» What is expected:
Look through the records below for the line with "J2 pin 1: n1 -> GND" and the line with "U1 pin BYP: MIC -> none", then return those lines and all lines between, exactly.

++++++

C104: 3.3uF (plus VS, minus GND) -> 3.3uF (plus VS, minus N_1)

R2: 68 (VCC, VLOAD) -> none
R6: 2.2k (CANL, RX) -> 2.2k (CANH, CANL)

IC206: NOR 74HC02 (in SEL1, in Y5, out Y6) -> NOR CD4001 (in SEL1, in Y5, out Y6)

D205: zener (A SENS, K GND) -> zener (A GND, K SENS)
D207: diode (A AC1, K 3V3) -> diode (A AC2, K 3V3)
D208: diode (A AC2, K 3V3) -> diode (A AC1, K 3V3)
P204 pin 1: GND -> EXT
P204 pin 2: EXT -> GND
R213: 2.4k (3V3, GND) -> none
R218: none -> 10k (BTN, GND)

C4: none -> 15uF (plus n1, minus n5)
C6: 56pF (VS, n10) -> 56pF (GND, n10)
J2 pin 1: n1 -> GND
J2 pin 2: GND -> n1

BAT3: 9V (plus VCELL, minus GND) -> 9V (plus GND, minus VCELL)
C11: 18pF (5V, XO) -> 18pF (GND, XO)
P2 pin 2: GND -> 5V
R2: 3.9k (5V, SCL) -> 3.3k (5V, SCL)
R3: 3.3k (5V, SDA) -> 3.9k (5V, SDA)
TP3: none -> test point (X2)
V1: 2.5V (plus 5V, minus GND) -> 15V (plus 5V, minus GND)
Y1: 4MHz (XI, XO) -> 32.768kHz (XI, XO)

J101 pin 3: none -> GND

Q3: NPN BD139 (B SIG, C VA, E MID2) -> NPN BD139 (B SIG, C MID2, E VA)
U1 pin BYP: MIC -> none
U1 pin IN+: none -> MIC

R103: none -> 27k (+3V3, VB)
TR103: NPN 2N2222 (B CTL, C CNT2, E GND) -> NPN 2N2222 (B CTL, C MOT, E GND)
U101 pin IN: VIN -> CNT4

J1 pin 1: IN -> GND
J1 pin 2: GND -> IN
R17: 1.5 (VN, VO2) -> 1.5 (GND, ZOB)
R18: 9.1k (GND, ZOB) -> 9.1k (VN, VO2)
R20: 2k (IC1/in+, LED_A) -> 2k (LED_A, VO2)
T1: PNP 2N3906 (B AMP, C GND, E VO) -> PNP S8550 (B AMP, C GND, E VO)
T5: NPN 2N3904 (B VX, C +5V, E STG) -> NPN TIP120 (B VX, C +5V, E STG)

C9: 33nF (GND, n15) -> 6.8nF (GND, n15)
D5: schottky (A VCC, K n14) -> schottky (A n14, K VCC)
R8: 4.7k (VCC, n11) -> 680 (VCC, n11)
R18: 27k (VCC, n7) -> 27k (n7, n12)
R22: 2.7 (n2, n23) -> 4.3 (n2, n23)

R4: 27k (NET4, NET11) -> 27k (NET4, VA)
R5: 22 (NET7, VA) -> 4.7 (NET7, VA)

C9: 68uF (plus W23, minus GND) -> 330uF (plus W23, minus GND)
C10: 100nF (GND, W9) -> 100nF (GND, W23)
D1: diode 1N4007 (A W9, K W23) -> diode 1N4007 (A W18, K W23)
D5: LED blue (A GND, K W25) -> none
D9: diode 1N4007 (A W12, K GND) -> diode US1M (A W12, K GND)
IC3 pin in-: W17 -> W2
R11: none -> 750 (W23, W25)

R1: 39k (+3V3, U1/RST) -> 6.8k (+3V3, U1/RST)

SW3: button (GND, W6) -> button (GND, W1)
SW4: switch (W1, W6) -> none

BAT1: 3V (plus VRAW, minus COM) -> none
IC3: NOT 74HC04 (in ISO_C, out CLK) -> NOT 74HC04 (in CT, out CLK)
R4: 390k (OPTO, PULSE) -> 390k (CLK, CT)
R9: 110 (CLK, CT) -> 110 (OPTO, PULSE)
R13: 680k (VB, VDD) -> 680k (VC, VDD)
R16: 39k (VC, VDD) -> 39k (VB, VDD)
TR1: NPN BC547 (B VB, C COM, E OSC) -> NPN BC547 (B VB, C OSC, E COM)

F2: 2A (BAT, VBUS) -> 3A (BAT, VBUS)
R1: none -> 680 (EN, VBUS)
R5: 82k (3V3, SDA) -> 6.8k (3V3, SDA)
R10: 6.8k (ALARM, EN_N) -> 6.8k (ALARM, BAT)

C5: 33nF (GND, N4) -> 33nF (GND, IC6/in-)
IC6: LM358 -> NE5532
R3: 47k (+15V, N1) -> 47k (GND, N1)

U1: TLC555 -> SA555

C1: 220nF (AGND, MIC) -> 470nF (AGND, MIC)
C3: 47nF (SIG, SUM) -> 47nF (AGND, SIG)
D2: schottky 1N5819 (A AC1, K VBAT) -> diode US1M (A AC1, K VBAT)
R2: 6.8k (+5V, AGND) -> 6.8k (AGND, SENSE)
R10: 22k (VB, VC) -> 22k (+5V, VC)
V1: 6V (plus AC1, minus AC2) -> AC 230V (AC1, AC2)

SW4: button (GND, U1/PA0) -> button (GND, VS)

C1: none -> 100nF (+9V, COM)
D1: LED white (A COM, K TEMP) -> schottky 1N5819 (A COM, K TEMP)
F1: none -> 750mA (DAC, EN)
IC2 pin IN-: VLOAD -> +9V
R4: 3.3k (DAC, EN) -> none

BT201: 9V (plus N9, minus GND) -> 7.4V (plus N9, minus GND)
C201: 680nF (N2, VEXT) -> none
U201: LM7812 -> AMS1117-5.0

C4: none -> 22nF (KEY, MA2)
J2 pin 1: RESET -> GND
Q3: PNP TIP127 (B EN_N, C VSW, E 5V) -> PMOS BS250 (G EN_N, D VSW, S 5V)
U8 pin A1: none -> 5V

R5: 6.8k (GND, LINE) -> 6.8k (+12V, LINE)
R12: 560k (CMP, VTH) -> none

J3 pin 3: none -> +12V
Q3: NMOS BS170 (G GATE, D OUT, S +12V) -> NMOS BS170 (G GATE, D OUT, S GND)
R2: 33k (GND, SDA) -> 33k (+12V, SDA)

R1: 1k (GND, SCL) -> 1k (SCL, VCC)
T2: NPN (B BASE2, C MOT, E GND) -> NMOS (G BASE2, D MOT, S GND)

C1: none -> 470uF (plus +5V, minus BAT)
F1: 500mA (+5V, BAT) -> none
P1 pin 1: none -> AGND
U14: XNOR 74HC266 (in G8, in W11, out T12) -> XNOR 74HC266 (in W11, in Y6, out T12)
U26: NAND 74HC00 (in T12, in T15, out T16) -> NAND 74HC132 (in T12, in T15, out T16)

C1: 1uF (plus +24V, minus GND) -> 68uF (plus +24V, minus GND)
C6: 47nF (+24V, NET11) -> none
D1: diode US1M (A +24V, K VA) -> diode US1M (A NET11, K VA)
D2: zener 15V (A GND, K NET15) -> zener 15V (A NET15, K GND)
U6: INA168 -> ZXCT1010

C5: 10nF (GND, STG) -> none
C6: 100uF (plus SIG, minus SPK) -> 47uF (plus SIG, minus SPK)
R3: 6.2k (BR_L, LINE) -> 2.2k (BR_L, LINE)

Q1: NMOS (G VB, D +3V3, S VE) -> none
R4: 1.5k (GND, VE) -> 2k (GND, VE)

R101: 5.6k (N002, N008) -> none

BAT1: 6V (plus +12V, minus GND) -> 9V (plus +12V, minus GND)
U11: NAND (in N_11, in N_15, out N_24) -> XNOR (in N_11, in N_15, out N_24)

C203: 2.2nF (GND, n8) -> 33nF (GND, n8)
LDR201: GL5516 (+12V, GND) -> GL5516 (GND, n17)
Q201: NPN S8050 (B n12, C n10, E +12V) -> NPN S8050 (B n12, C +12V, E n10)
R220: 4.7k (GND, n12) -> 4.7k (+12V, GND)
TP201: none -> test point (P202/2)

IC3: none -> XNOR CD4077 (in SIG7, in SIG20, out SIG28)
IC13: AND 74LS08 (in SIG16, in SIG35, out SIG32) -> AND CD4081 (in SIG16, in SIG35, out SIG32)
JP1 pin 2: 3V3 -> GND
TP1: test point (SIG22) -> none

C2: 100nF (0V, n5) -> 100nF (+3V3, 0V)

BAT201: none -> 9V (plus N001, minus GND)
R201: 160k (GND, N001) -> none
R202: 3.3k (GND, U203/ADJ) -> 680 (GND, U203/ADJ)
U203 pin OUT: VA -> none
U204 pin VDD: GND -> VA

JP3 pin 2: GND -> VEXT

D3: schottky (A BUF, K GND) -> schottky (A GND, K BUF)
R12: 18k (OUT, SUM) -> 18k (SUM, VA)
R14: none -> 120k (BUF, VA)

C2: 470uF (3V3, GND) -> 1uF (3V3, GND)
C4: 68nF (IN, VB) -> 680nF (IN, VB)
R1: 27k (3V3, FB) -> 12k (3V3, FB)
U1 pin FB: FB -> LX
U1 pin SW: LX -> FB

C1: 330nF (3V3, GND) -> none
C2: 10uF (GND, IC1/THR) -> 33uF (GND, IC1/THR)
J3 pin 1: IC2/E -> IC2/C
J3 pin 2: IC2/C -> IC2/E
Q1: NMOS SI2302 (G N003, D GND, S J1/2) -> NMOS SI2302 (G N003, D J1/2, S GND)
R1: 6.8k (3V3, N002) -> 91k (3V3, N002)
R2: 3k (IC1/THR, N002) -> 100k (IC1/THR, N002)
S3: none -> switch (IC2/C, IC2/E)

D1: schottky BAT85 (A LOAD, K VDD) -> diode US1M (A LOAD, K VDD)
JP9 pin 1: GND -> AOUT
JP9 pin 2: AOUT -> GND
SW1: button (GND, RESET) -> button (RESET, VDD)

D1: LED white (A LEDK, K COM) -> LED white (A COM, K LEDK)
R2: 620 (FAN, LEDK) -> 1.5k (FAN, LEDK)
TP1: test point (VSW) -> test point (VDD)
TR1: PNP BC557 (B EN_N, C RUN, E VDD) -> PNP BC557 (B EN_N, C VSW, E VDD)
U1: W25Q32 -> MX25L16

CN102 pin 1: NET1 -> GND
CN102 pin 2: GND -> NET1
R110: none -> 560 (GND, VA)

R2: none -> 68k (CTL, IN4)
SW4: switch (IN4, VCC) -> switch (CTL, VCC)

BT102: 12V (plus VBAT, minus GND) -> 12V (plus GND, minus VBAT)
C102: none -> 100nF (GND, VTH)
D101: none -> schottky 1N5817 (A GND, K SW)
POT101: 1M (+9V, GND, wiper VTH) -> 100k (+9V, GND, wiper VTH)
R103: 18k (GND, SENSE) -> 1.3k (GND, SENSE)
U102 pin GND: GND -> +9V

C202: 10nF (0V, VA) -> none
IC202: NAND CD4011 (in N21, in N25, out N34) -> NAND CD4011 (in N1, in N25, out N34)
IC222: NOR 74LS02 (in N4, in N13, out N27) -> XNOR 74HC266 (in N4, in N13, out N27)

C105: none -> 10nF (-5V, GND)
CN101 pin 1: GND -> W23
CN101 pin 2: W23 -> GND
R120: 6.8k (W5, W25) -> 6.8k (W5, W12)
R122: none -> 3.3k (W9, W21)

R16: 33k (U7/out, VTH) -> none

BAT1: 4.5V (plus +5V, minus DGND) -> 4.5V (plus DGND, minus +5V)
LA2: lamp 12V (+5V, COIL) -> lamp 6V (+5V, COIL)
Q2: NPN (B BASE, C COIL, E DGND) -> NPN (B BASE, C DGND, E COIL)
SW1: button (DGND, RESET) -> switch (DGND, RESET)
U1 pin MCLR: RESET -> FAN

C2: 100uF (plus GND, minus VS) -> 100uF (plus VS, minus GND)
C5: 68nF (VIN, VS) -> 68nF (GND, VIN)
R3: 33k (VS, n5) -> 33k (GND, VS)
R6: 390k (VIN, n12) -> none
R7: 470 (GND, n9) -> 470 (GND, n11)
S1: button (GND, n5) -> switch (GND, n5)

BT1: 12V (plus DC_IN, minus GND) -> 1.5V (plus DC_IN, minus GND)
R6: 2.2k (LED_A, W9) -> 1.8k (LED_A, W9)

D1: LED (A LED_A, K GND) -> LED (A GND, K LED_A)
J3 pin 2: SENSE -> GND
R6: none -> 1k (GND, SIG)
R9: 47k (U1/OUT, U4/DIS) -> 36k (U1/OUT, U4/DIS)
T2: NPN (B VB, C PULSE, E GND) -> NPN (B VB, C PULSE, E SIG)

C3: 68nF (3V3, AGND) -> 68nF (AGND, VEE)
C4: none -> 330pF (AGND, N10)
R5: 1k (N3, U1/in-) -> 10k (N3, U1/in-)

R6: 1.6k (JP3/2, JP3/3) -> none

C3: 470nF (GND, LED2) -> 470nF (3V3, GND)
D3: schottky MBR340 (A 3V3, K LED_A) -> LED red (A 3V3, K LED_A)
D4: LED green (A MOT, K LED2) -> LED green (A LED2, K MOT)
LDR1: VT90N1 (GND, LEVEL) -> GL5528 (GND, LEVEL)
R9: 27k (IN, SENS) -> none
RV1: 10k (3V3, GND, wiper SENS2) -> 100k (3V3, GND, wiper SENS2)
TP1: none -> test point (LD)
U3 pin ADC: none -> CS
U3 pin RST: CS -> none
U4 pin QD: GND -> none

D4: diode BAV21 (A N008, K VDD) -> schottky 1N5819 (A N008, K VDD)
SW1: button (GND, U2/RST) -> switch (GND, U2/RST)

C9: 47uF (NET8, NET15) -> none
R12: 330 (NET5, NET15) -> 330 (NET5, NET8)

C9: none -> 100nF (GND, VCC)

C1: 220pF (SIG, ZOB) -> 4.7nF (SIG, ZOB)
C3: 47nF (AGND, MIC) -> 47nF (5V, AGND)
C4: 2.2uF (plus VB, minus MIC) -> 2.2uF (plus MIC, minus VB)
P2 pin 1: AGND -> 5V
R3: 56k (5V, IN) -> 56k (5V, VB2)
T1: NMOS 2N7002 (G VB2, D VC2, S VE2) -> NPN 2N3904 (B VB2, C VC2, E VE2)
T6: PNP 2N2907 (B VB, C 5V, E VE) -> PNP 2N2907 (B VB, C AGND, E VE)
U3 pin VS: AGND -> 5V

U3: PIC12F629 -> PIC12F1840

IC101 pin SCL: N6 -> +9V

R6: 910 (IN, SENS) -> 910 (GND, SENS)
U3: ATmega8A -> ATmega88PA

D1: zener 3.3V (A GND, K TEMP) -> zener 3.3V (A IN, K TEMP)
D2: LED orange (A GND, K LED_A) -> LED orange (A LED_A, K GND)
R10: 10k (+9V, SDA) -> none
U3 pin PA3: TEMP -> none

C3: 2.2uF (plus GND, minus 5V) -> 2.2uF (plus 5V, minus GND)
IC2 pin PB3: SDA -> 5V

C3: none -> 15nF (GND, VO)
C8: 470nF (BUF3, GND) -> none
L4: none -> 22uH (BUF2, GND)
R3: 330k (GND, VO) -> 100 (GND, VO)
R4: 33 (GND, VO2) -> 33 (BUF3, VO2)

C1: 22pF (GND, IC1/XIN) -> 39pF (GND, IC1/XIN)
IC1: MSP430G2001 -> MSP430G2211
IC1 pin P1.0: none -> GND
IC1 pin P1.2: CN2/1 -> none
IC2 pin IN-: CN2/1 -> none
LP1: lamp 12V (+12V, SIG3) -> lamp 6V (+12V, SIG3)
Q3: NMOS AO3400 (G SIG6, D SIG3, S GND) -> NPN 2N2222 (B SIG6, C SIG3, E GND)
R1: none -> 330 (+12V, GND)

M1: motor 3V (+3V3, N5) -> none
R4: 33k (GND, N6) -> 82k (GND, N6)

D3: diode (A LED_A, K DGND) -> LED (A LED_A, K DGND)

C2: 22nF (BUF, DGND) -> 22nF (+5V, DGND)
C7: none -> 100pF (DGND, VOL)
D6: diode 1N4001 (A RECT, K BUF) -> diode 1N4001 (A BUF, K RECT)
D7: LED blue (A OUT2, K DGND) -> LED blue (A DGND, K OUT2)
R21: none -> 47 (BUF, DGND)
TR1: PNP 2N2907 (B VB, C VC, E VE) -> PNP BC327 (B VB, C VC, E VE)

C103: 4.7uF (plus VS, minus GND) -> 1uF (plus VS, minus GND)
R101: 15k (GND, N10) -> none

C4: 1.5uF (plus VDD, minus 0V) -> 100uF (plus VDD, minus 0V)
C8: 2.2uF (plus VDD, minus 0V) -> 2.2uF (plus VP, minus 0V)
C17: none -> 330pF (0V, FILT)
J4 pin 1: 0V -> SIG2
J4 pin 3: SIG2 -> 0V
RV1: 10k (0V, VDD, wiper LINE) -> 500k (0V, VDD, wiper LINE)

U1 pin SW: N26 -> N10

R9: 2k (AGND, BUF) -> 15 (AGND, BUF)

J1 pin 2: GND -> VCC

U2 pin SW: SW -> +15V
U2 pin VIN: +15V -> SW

++++++

» Task output:
J2 pin 1: n1 -> GND
J2 pin 2: GND -> n1

BAT3: 9V (plus VCELL, minus GND) -> 9V (plus GND, minus VCELL)
C11: 18pF (5V, XO) -> 18pF (GND, XO)
P2 pin 2: GND -> 5V
R2: 3.9k (5V, SCL) -> 3.3k (5V, SCL)
R3: 3.3k (5V, SDA) -> 3.9k (5V, SDA)
TP3: none -> test point (X2)
V1: 2.5V (plus 5V, minus GND) -> 15V (plus 5V, minus GND)
Y1: 4MHz (XI, XO) -> 32.768kHz (XI, XO)

J101 pin 3: none -> GND

Q3: NPN BD139 (B SIG, C VA, E MID2) -> NPN BD139 (B SIG, C MID2, E VA)
U1 pin BYP: MIC -> none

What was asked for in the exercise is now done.